* [YOUR ASSIGNMENT] Once you find the line with "pear (yellow) (467,323)" in the data below, transcribe exactly each line from there to the line with "- car (yellow) (154,378)", inclusive, and nothing else. Drop the pictures.

* [RECORDS SUPPLIED]
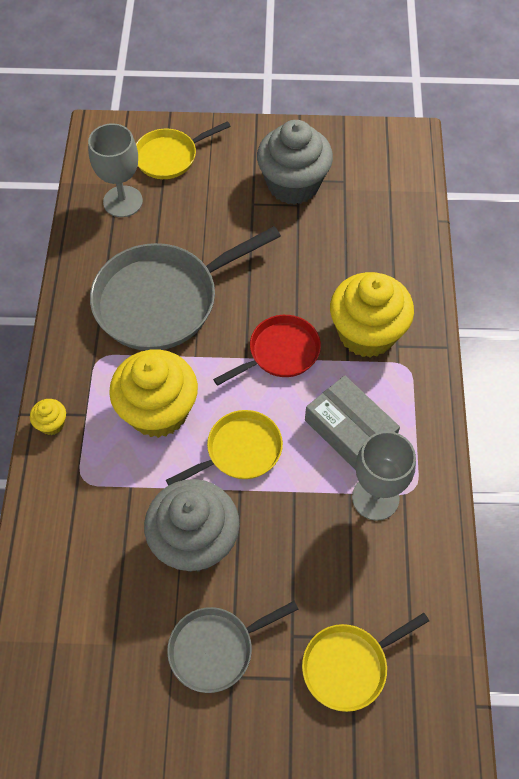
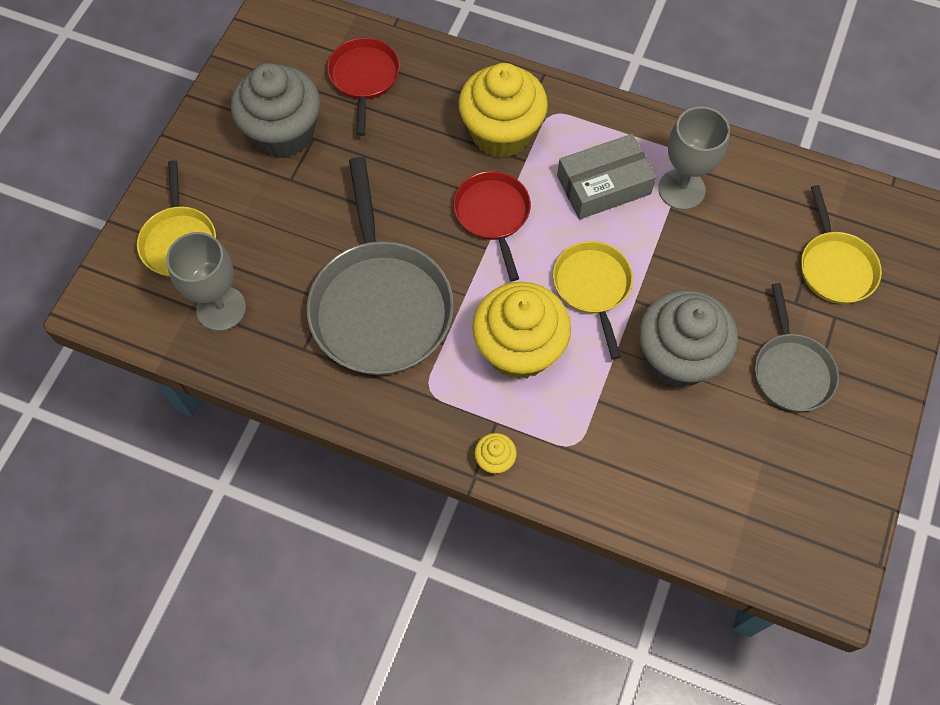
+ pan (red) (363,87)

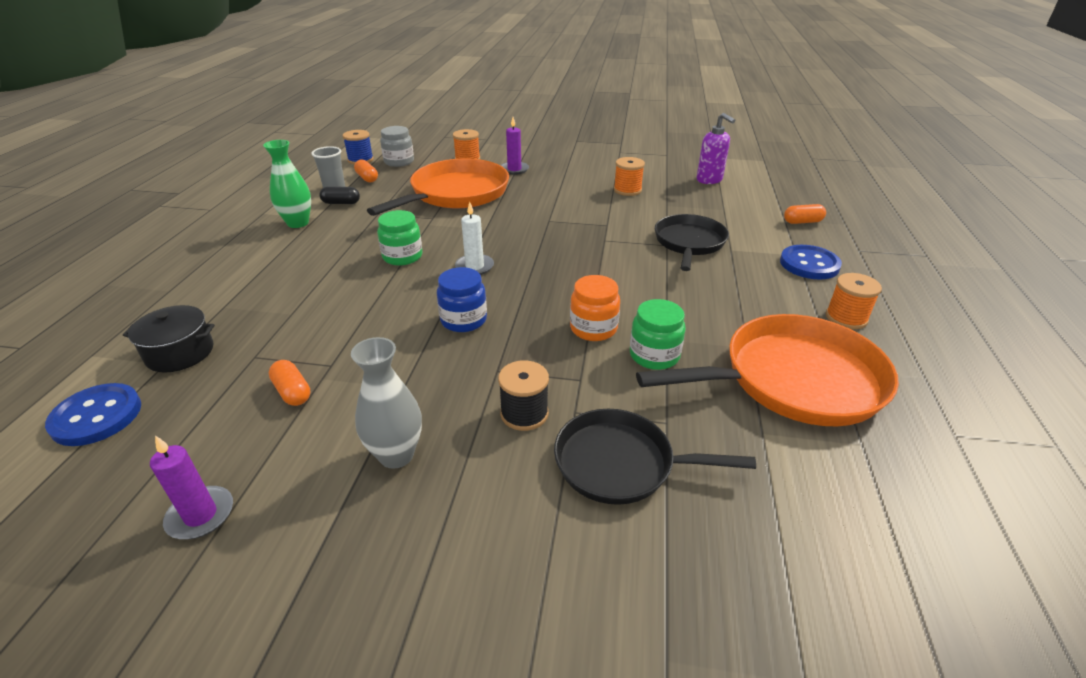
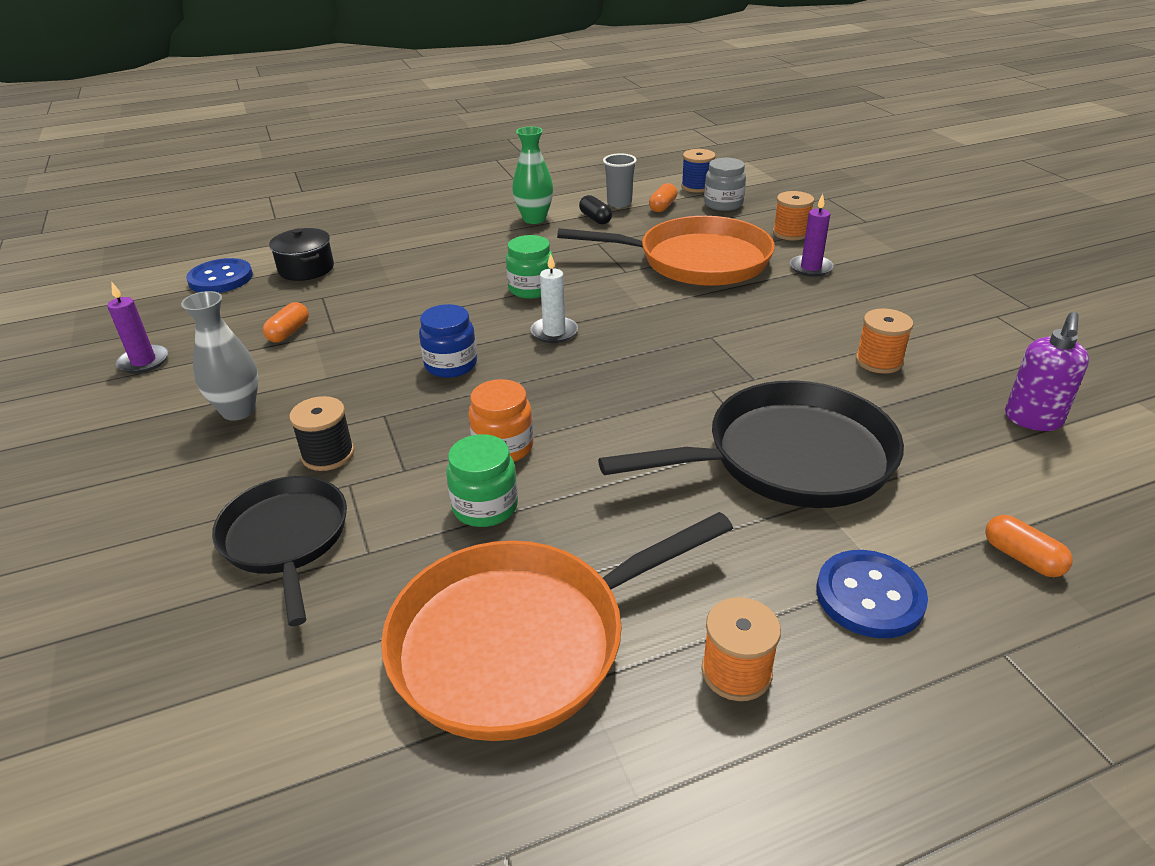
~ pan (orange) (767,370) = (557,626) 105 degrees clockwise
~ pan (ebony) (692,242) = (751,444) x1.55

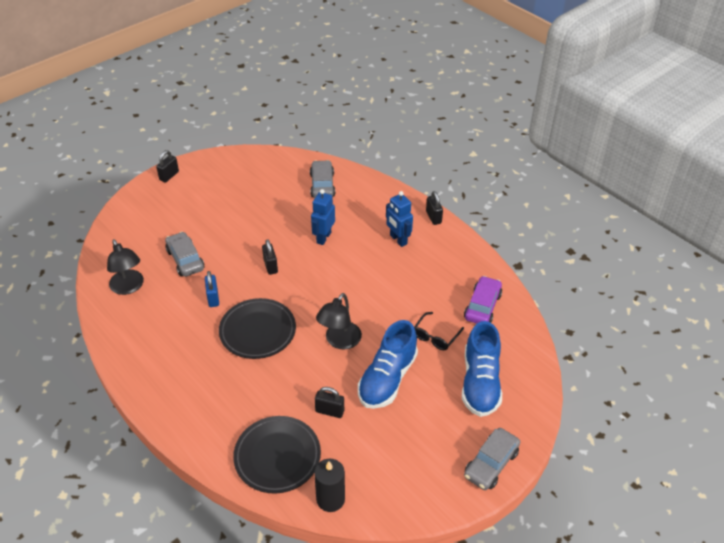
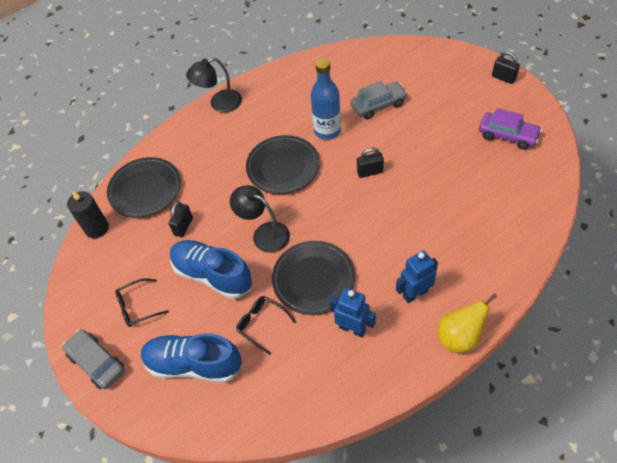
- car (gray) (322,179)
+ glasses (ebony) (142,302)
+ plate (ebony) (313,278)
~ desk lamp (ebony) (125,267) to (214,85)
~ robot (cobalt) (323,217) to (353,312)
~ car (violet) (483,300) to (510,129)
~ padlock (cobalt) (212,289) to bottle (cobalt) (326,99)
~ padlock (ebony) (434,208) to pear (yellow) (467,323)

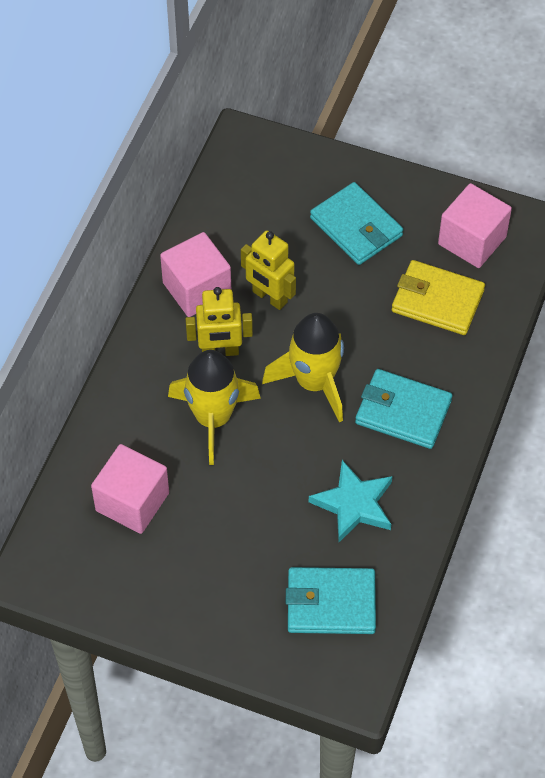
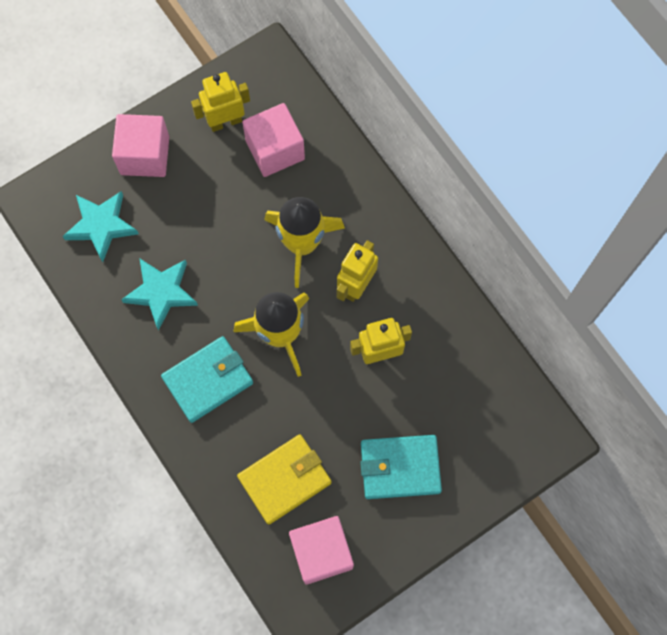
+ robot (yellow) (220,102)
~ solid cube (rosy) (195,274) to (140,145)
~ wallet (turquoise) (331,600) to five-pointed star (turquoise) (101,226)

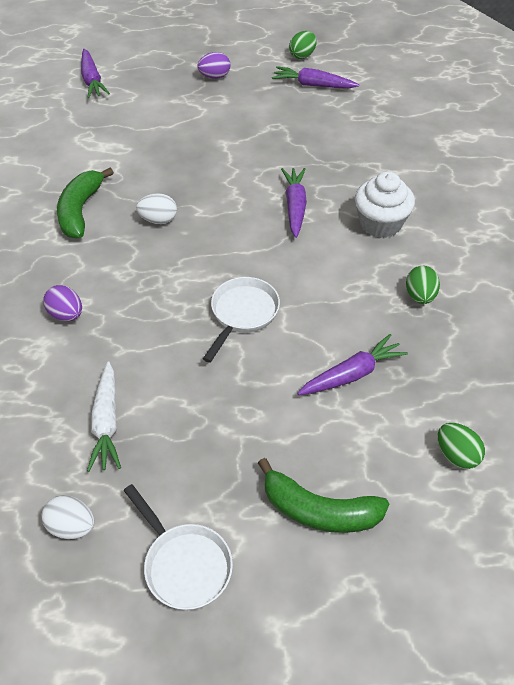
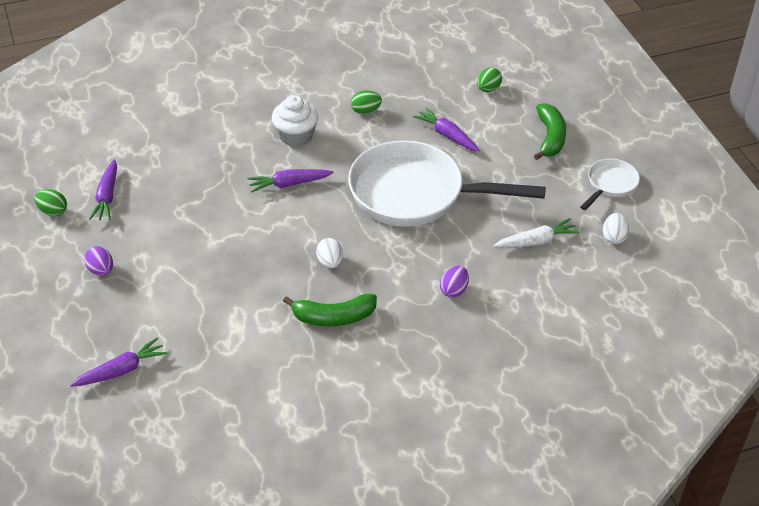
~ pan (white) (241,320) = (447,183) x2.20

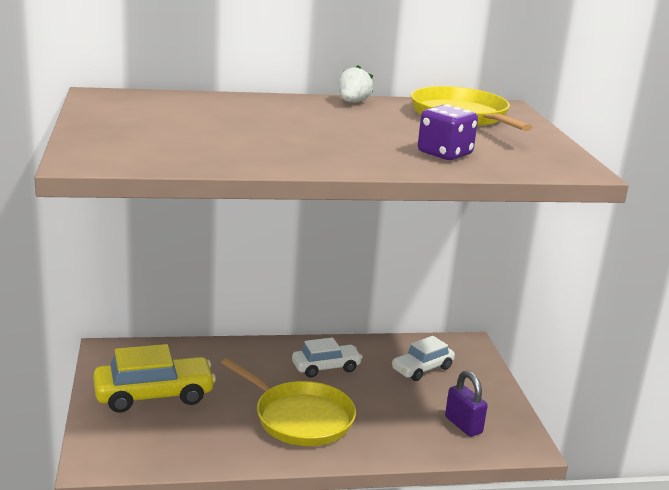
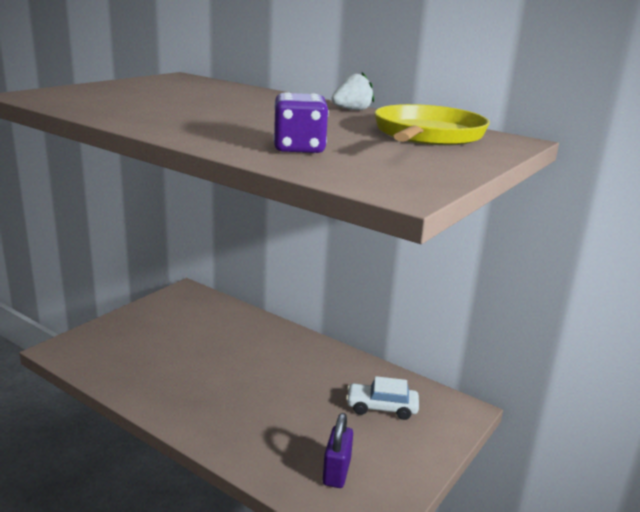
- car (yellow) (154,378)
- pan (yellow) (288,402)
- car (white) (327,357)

* [WRITTEN RESPONSE]
~ padlock (ebony) (434,208) to pear (yellow) (467,323)

+ robot (yellow) (220,102)
~ solid cube (rosy) (195,274) to (140,145)
~ wallet (turquoise) (331,600) to five-pointed star (turquoise) (101,226)

~ pan (white) (241,320) = (447,183) x2.20

- car (yellow) (154,378)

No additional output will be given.